Exercise:
Retype exactly what appears below from the line containing "ENC pin CLK: A1 -> 10" down to the line containing "LED2: green -> blue", keeping both end lines. Do not include pictures.

*** Input for this task Section Begins ***

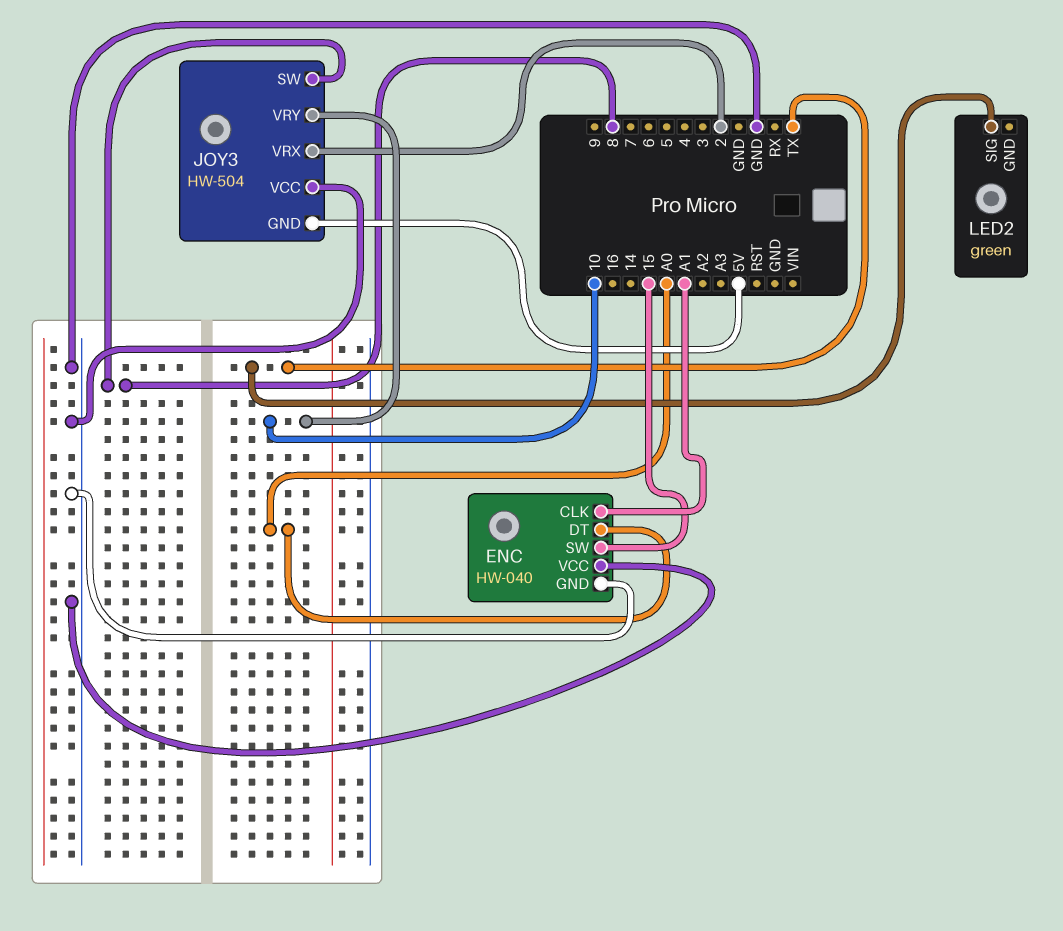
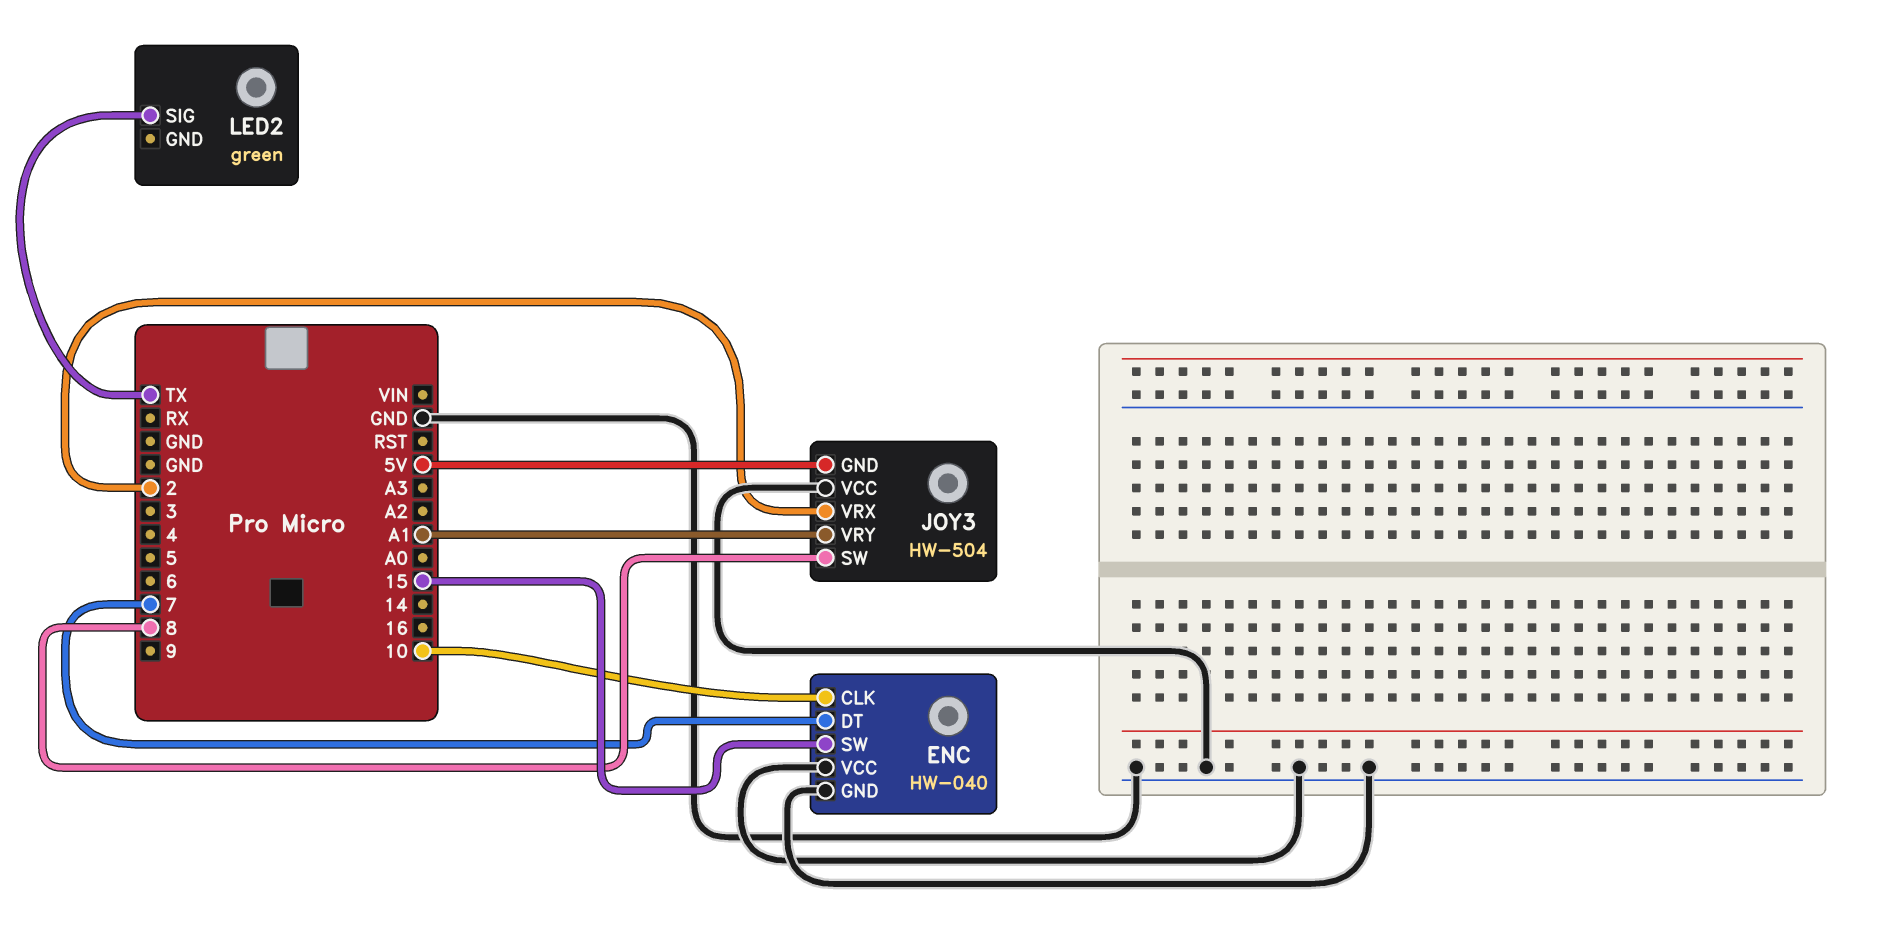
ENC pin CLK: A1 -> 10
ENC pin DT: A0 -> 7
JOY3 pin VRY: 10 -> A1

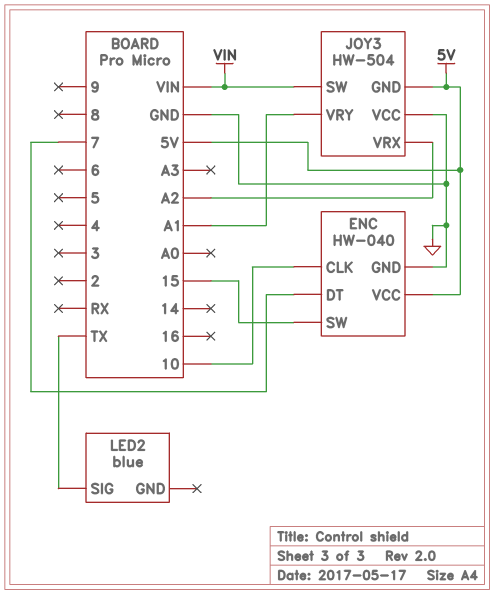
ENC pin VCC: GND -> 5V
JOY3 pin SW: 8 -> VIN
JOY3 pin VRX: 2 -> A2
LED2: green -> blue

*** Input for this task Section Ends ***
*** Input for this task Section Begins ***

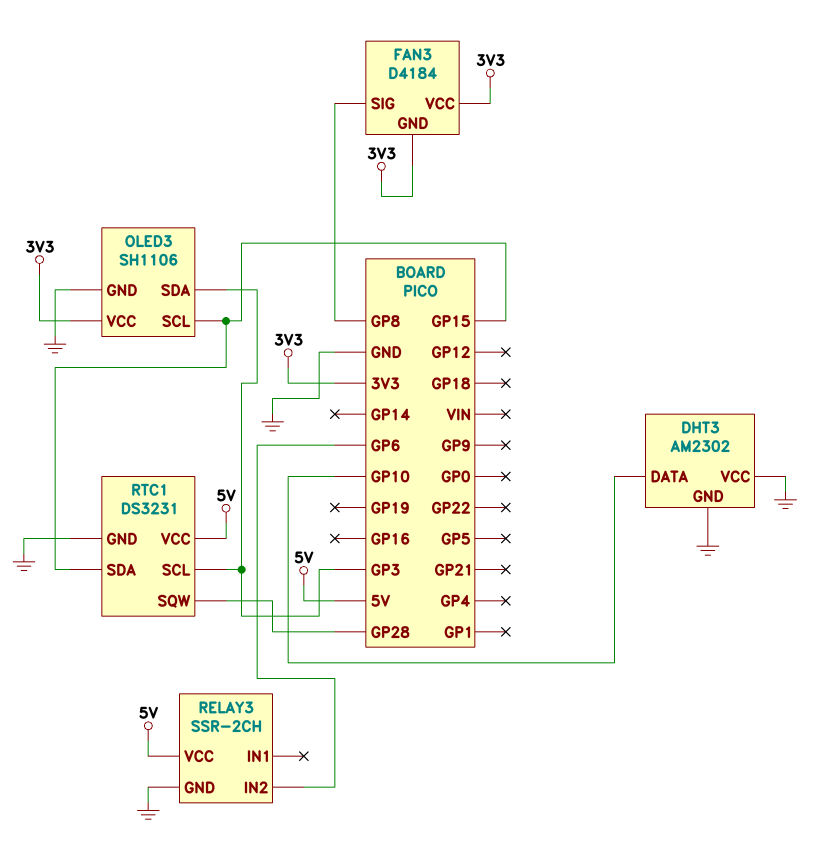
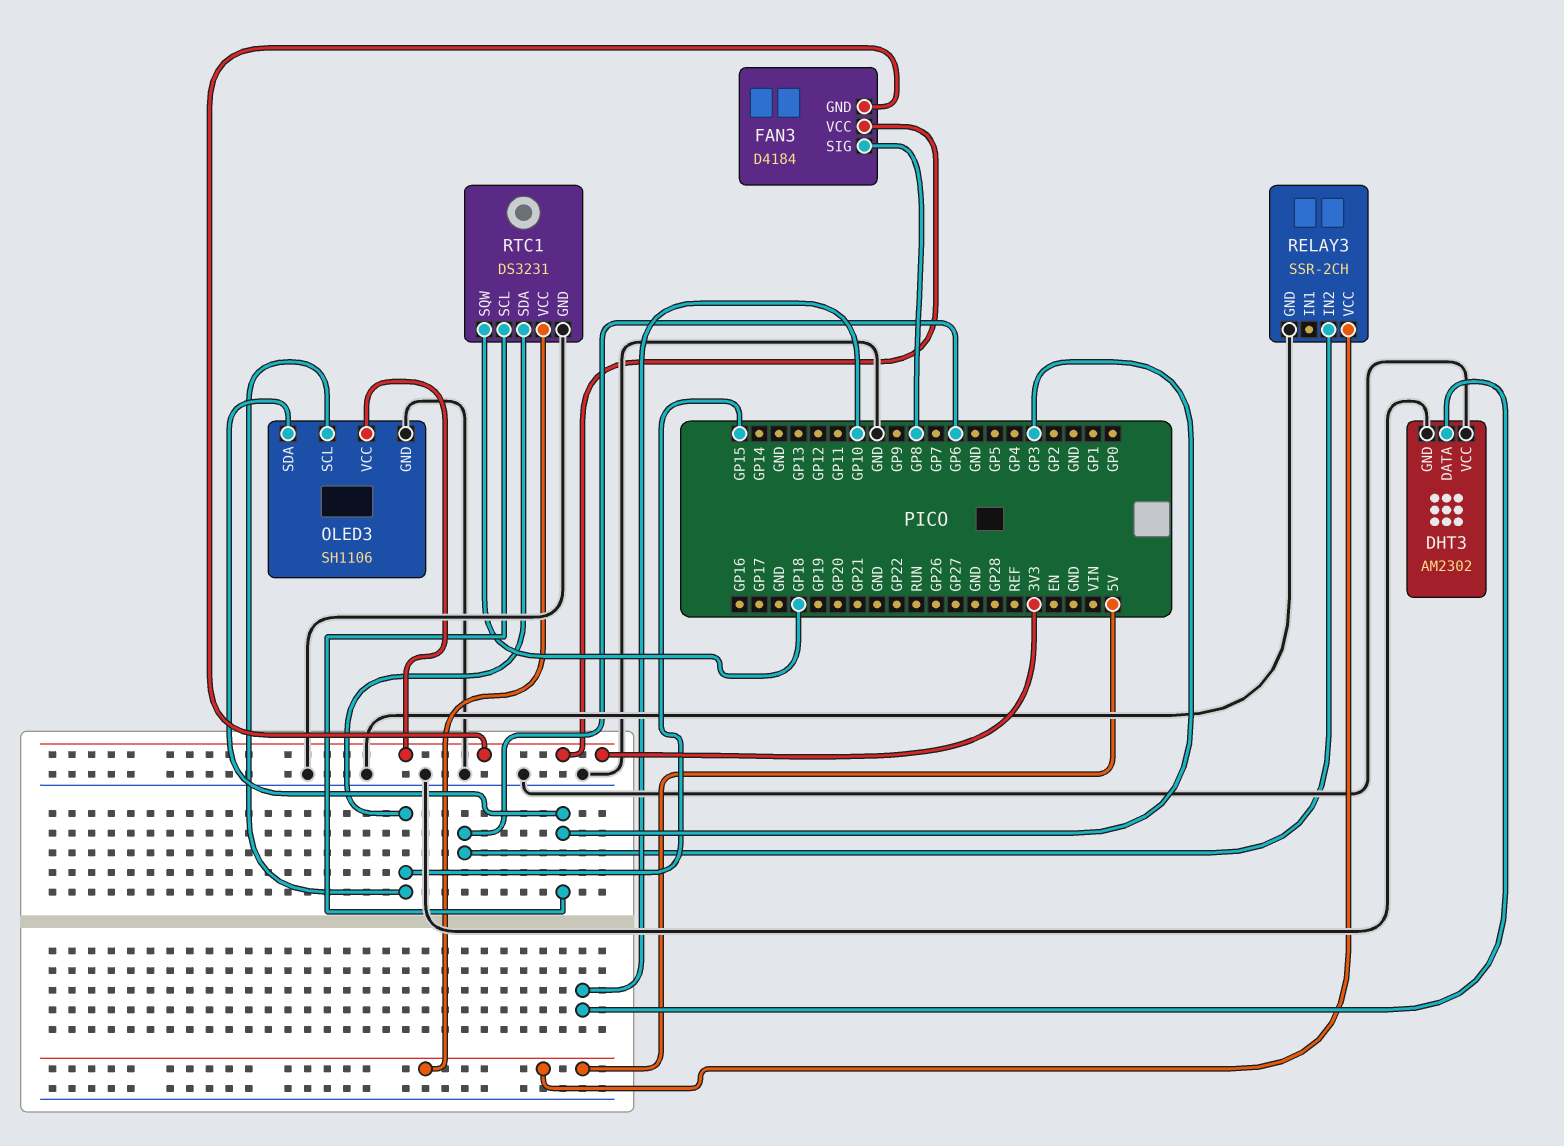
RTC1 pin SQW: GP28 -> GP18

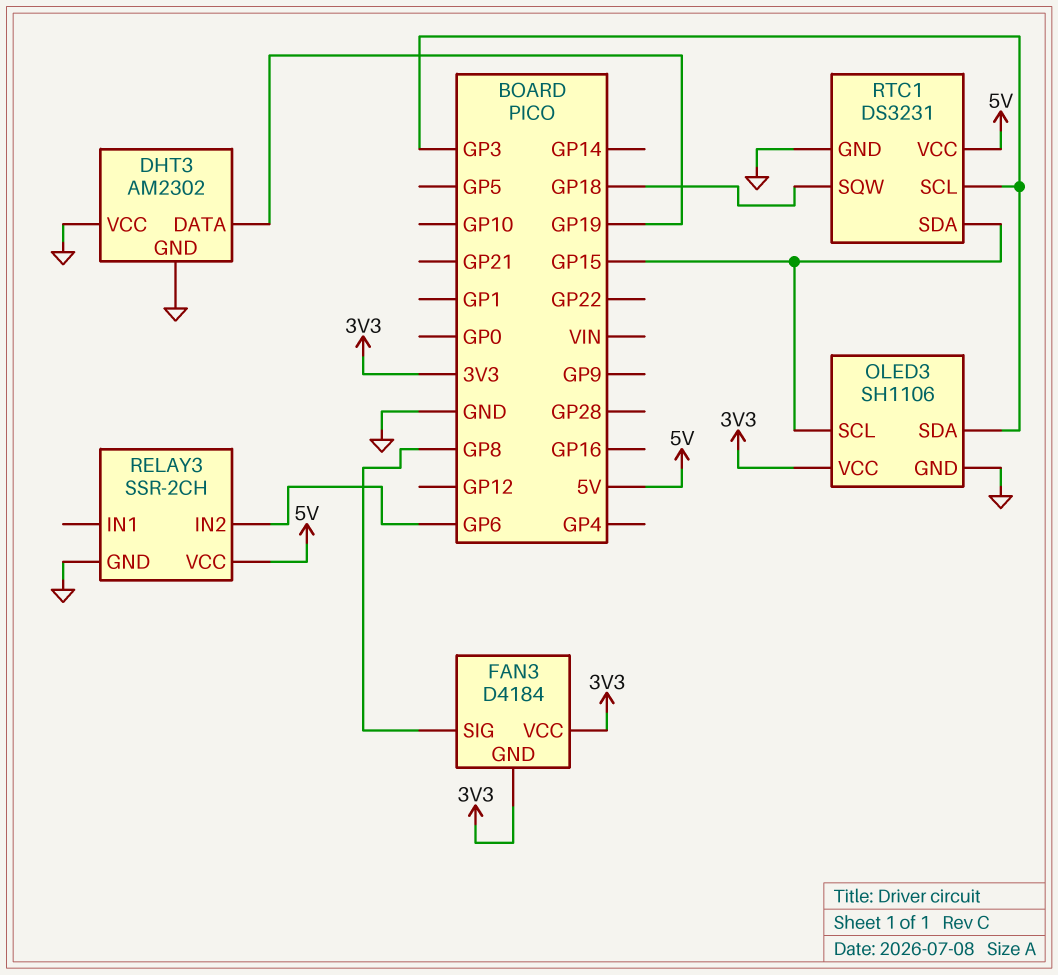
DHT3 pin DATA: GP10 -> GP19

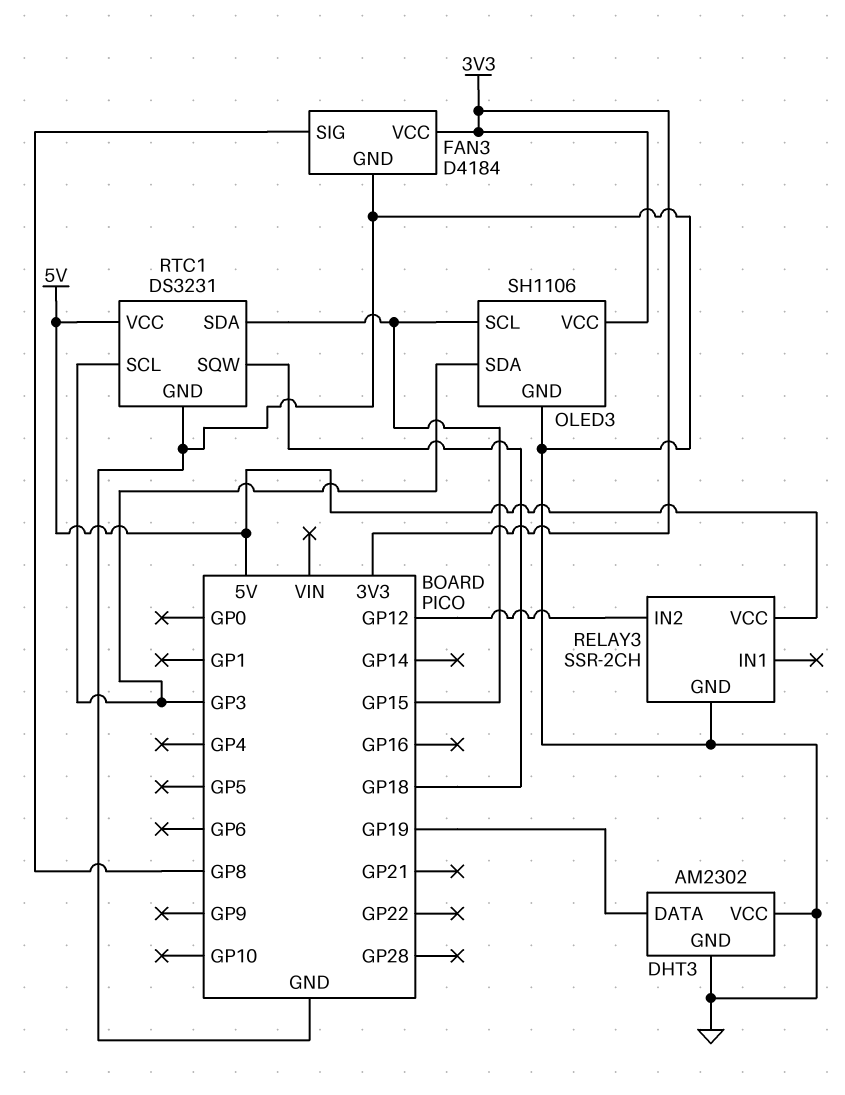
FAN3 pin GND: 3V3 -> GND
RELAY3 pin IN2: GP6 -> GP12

*** Input for this task Section Ends ***

Exercise answer:
ENC pin CLK: A1 -> 10
ENC pin DT: A0 -> 7
JOY3 pin VRY: 10 -> A1

ENC pin VCC: GND -> 5V
JOY3 pin SW: 8 -> VIN
JOY3 pin VRX: 2 -> A2
LED2: green -> blue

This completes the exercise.